• _Task objective_:
Beginning with the first line, return the material verbatim and without pictures.

• _Records supplied_:
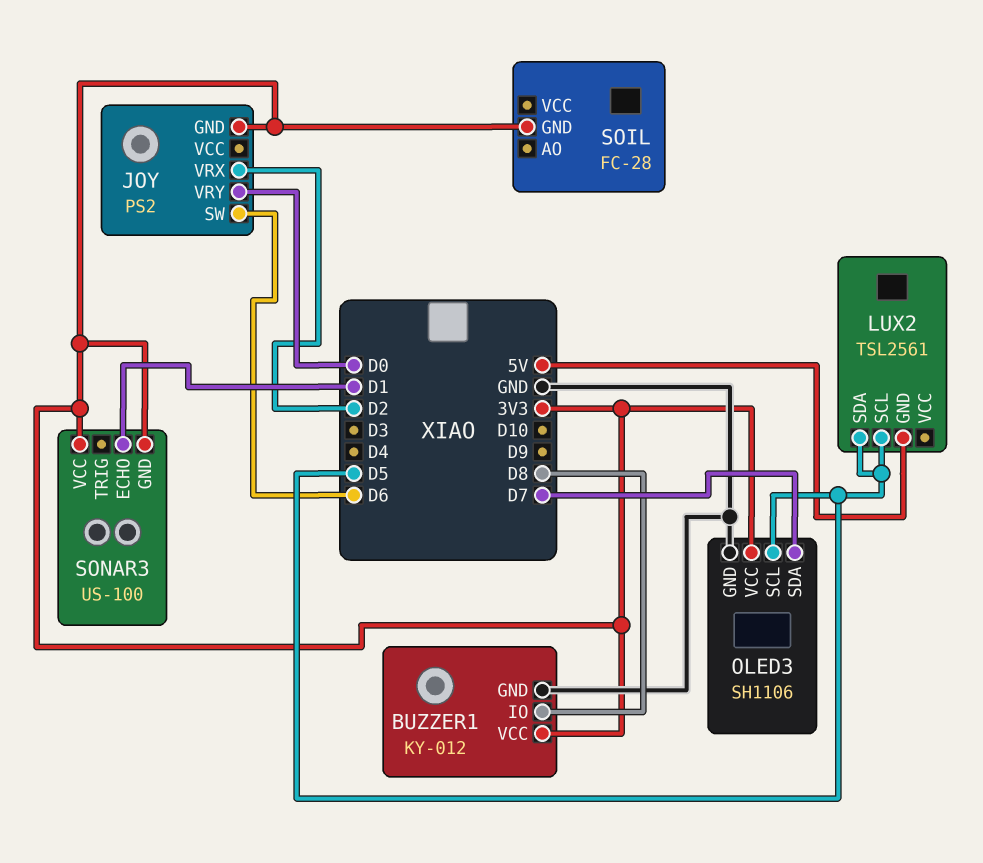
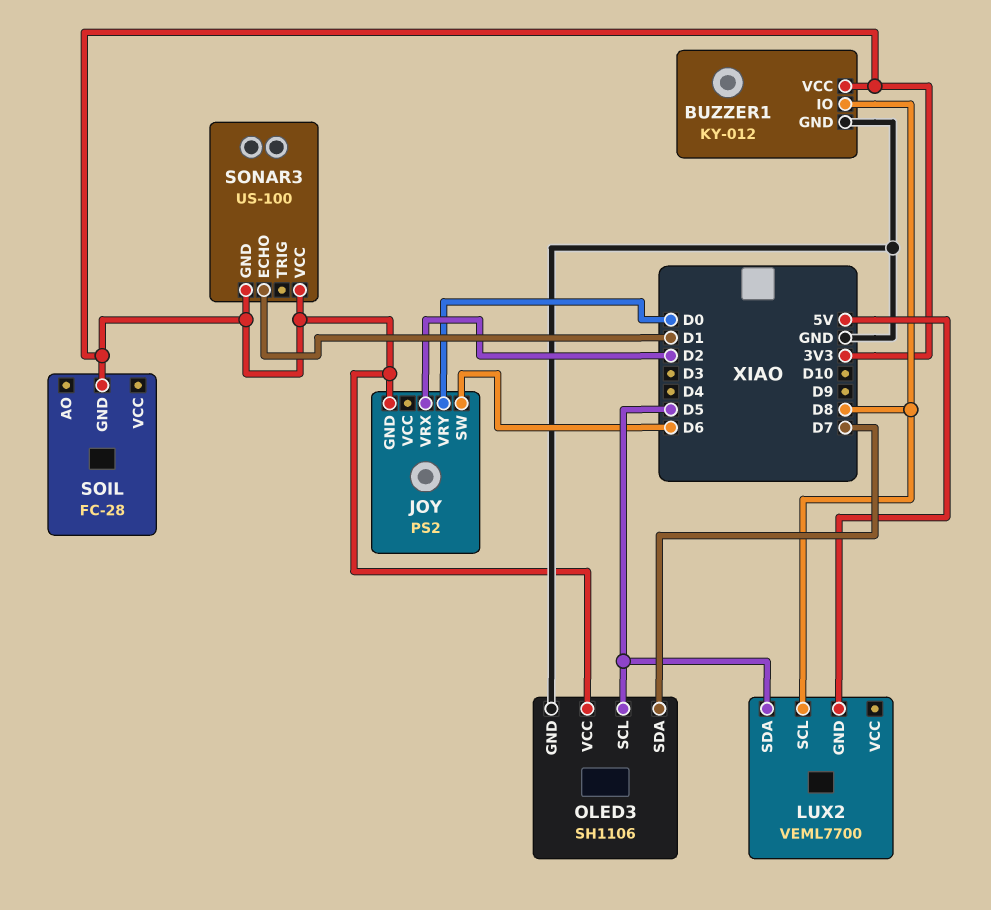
LUX2: TSL2561 -> VEML7700
LUX2 pin SCL: D5 -> D8

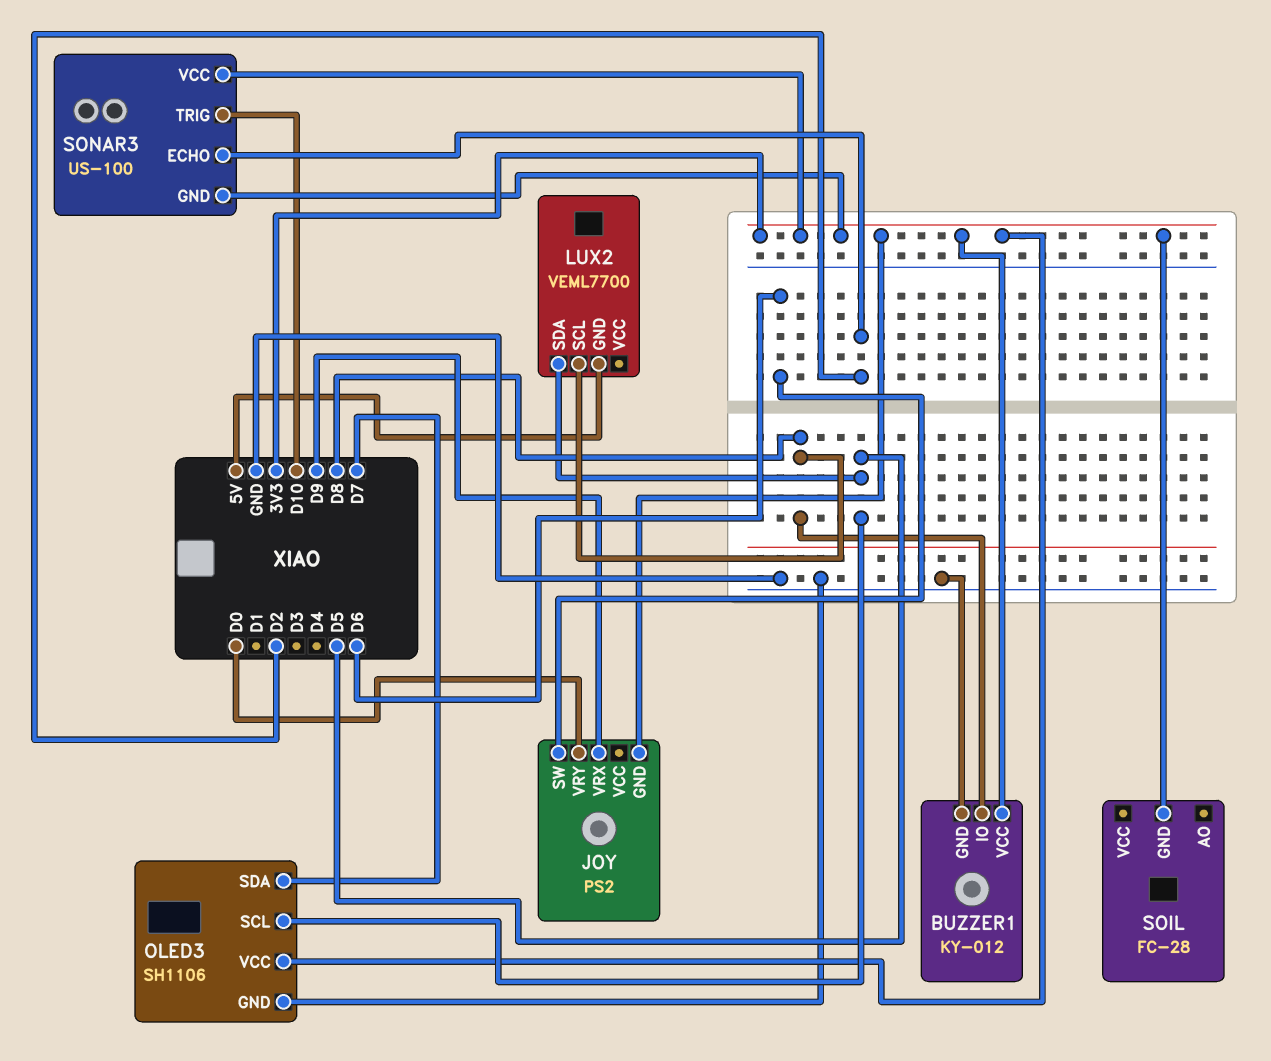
JOY pin VRX: D2 -> D9
SONAR3 pin ECHO: D1 -> D2
SONAR3 pin TRIG: none -> D10

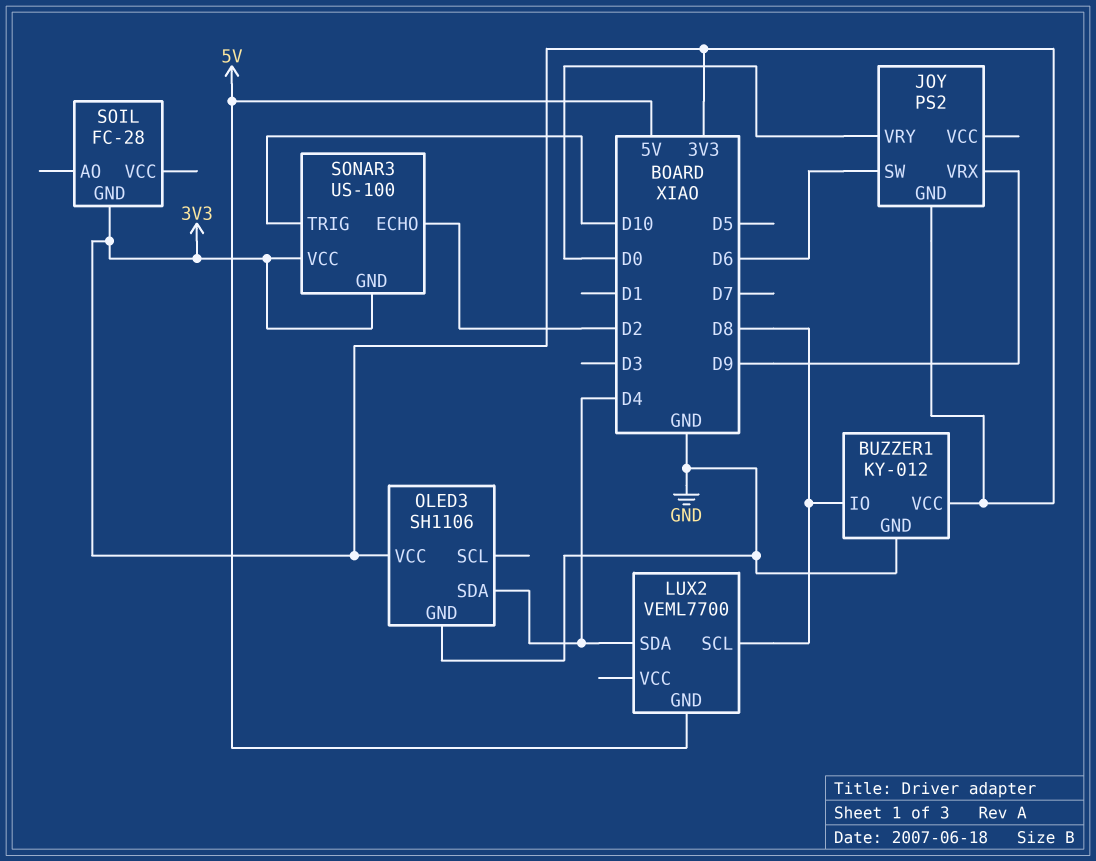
LUX2 pin SDA: D5 -> D4
OLED3 pin SCL: D5 -> none
OLED3 pin SDA: D7 -> D4

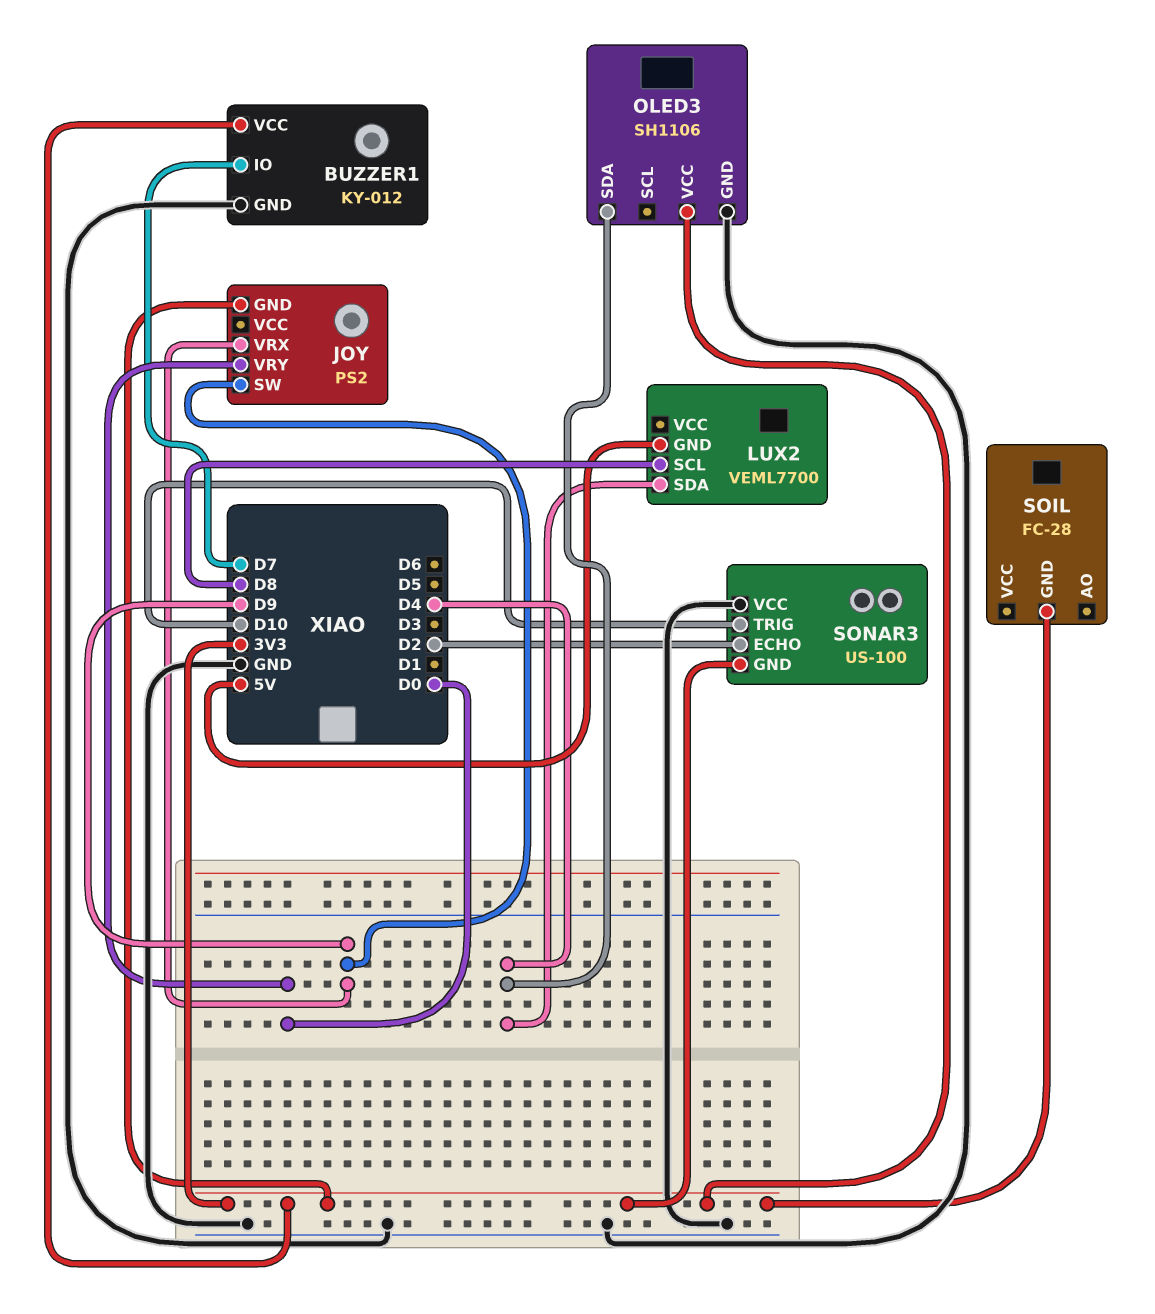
BUZZER1 pin IO: D8 -> D7
JOY pin SW: D6 -> D9
SONAR3 pin VCC: 3V3 -> GND

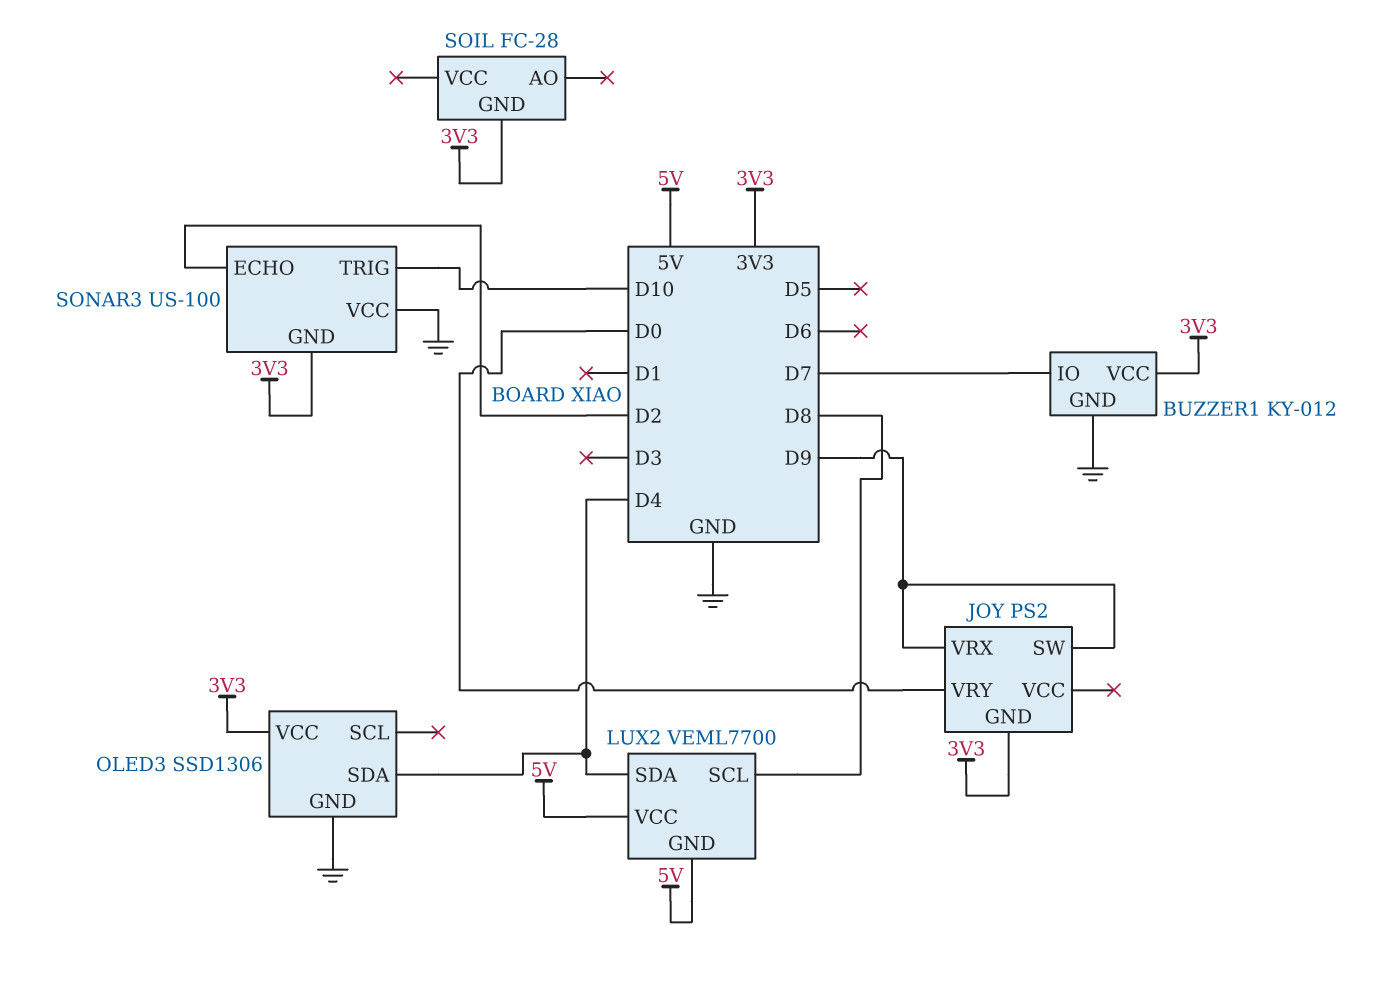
LUX2 pin VCC: none -> 5V
OLED3: SH1106 -> SSD1306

• _Solved exercise_:
LUX2: TSL2561 -> VEML7700
LUX2 pin SCL: D5 -> D8

JOY pin VRX: D2 -> D9
SONAR3 pin ECHO: D1 -> D2
SONAR3 pin TRIG: none -> D10

LUX2 pin SDA: D5 -> D4
OLED3 pin SCL: D5 -> none
OLED3 pin SDA: D7 -> D4

BUZZER1 pin IO: D8 -> D7
JOY pin SW: D6 -> D9
SONAR3 pin VCC: 3V3 -> GND

LUX2 pin VCC: none -> 5V
OLED3: SH1106 -> SSD1306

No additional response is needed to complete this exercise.